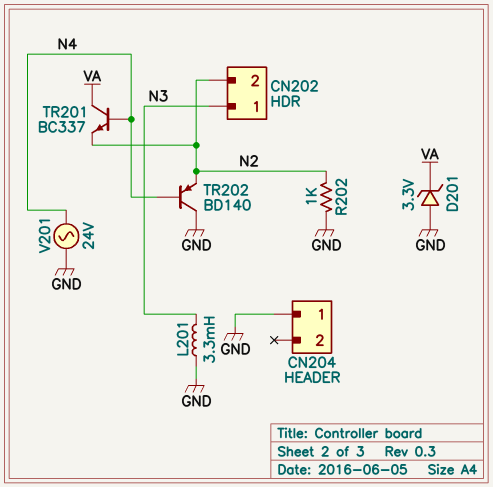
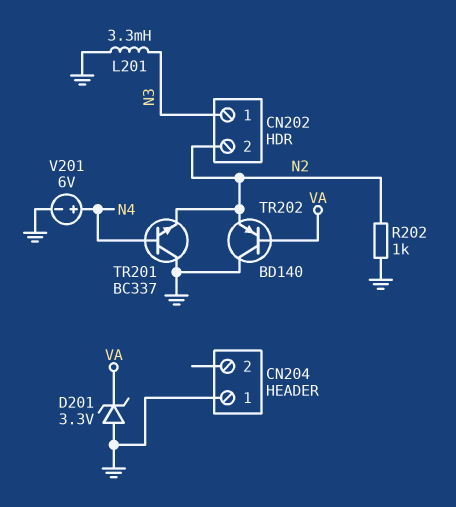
TR201: NPN BC337 (B N4, C VA, E N2) -> NPN BC337 (B N4, C GND, E N2)
TR202: PNP BD140 (B N4, C GND, E N2) -> PNP BD140 (B VA, C GND, E N2)
V201: AC 24V (GND, N4) -> 6V (plus N4, minus GND)

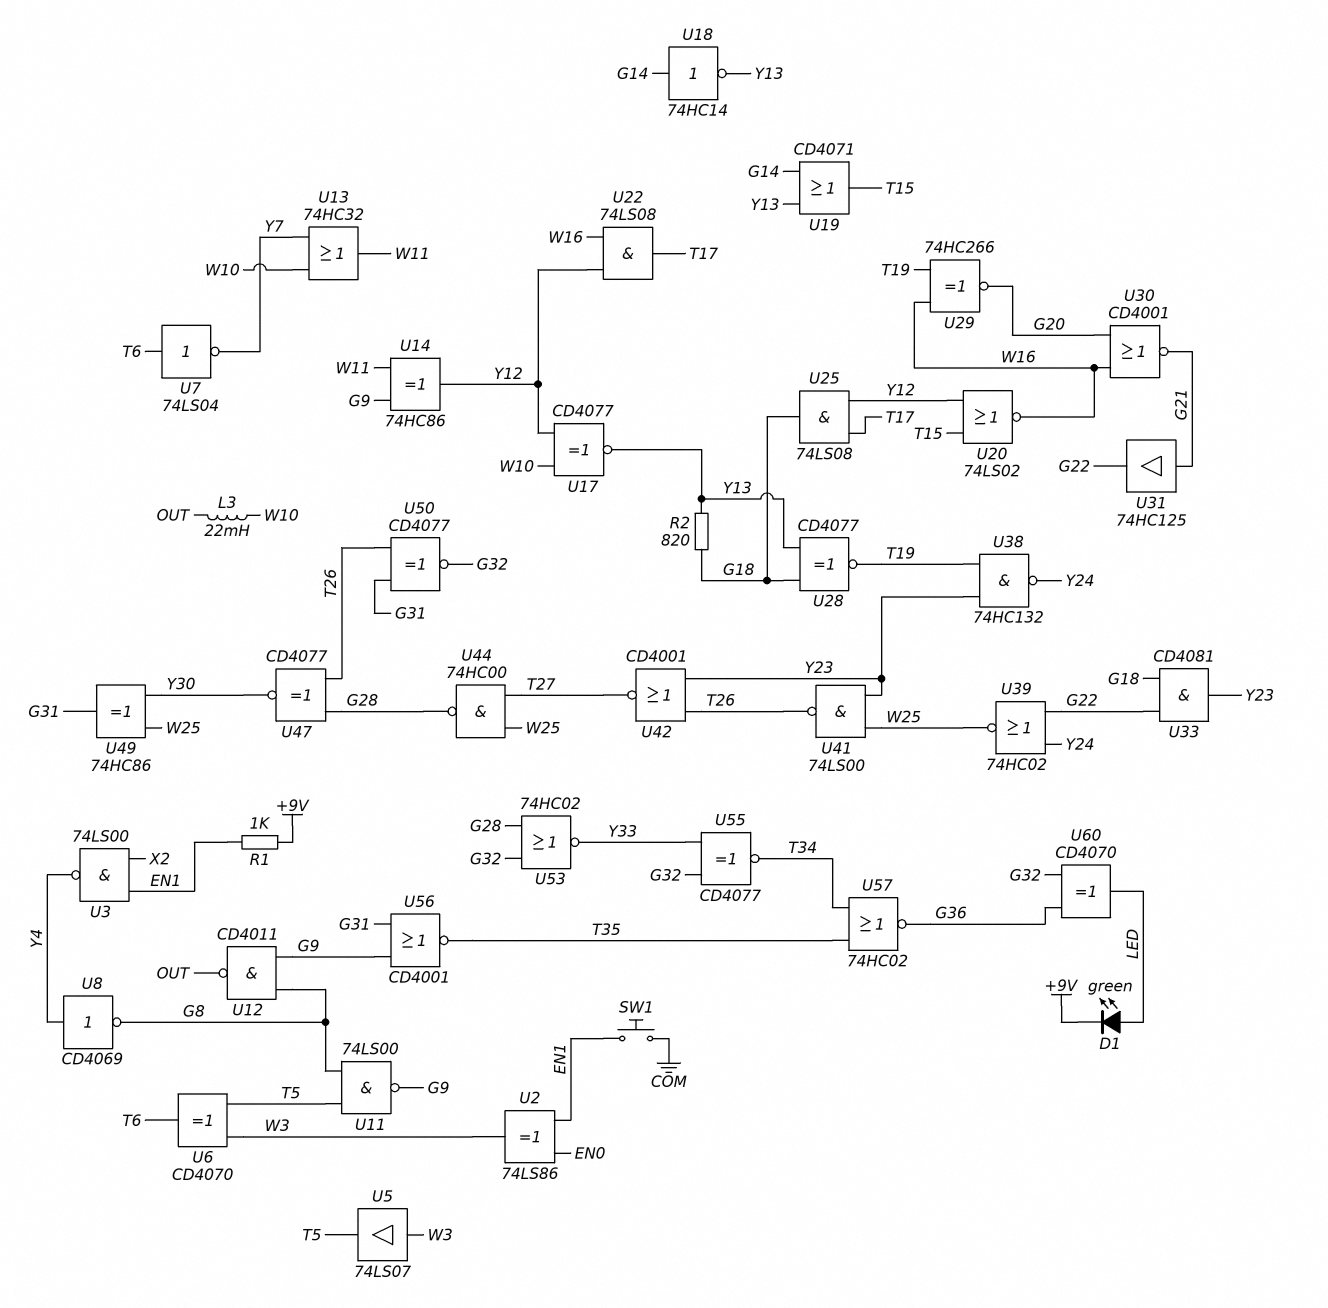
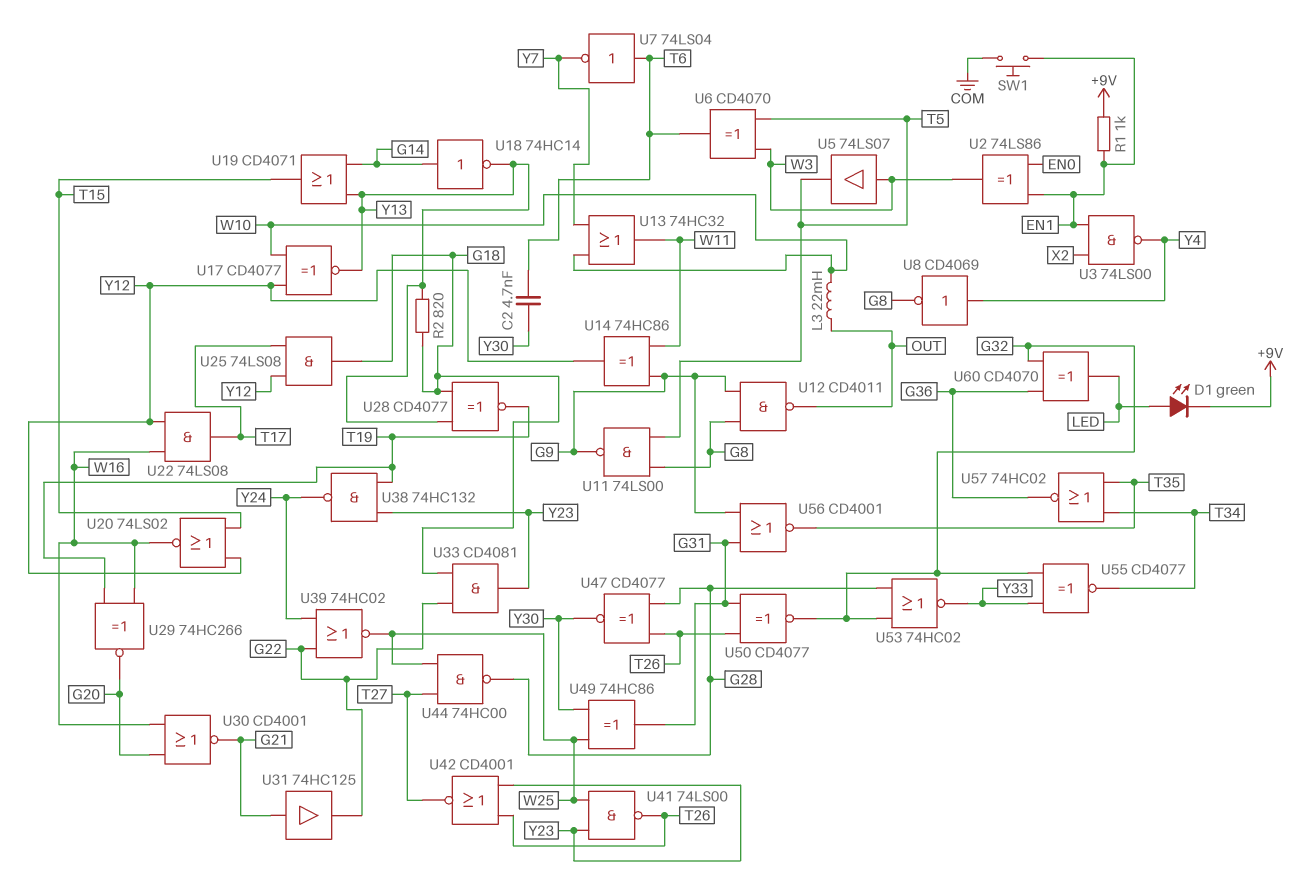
C2: none -> 4.7nF (T6, Y30)

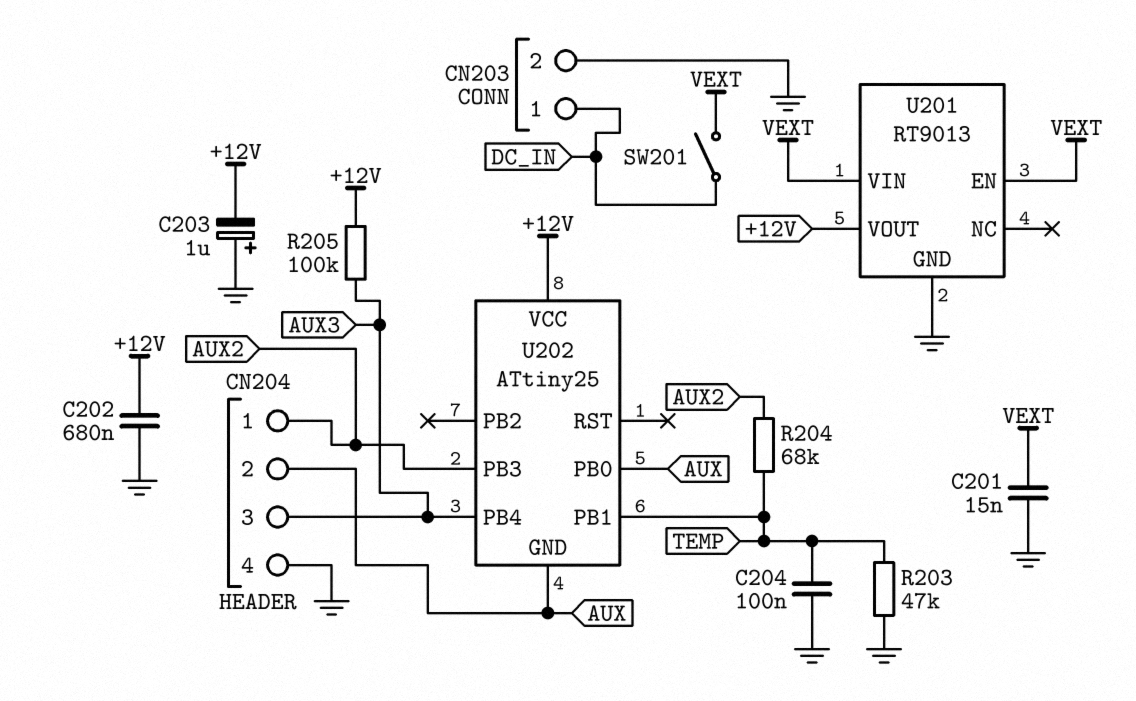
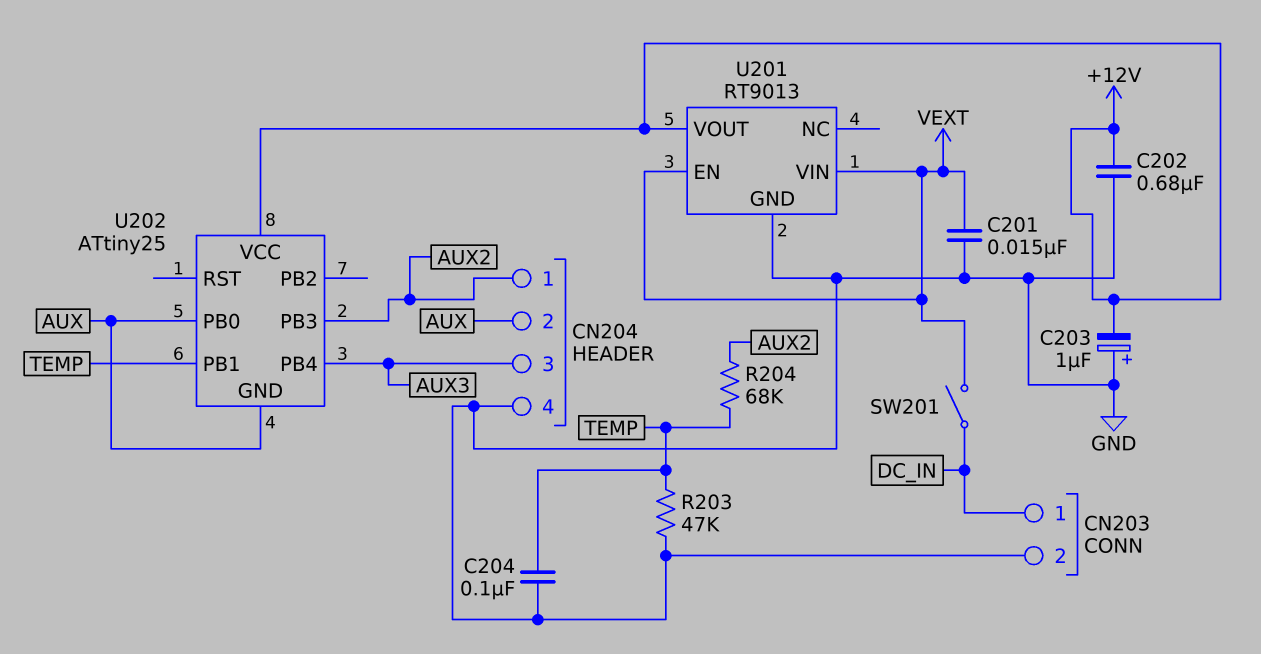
R205: 100k (+12V, AUX3) -> none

□ □ □

#### WHAT IS REQUIRED:
The records above are to be reproduced exactly; the pictures are to be left out.

#### RESULT FOR THIS TASK:
TR201: NPN BC337 (B N4, C VA, E N2) -> NPN BC337 (B N4, C GND, E N2)
TR202: PNP BD140 (B N4, C GND, E N2) -> PNP BD140 (B VA, C GND, E N2)
V201: AC 24V (GND, N4) -> 6V (plus N4, minus GND)

C2: none -> 4.7nF (T6, Y30)

R205: 100k (+12V, AUX3) -> none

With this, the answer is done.